### What the task requires
Find every line containing the word "camera" in the records below; report only how many there are.

### Records shown
▽

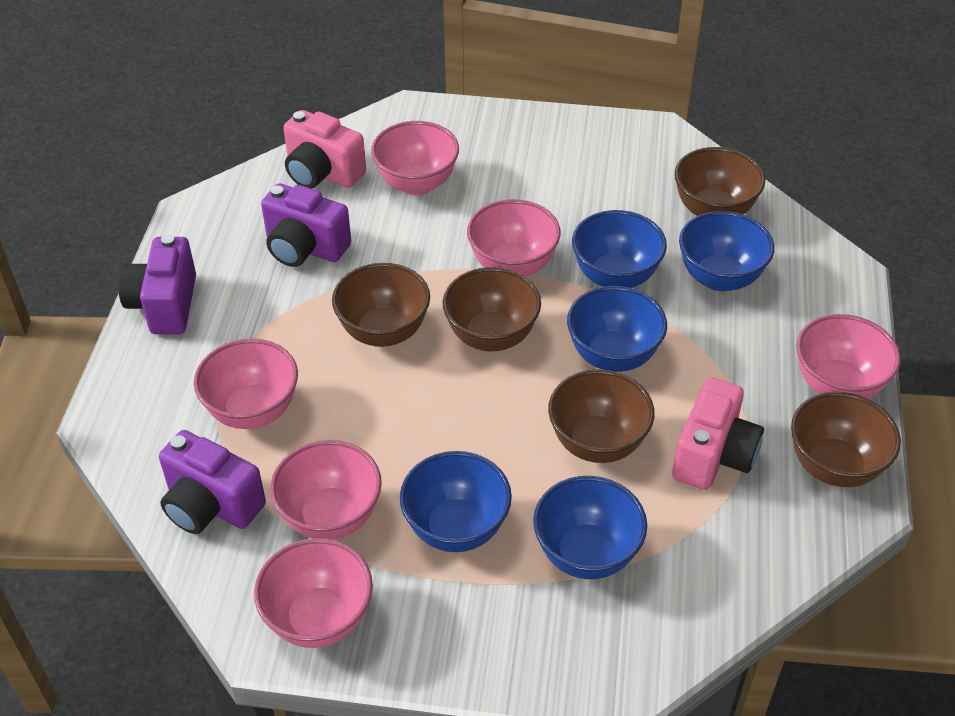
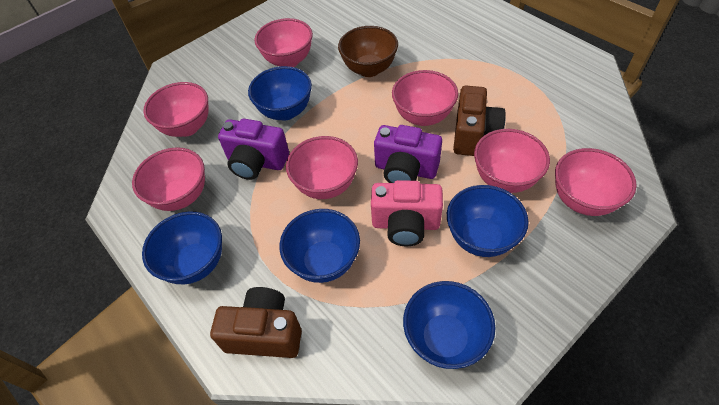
brown bowl: 5 -> 1
brown camera: 0 -> 2
pink bowl: 6 -> 7
pink camera: 2 -> 1
purple camera: 3 -> 2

△

### Solution for this task
3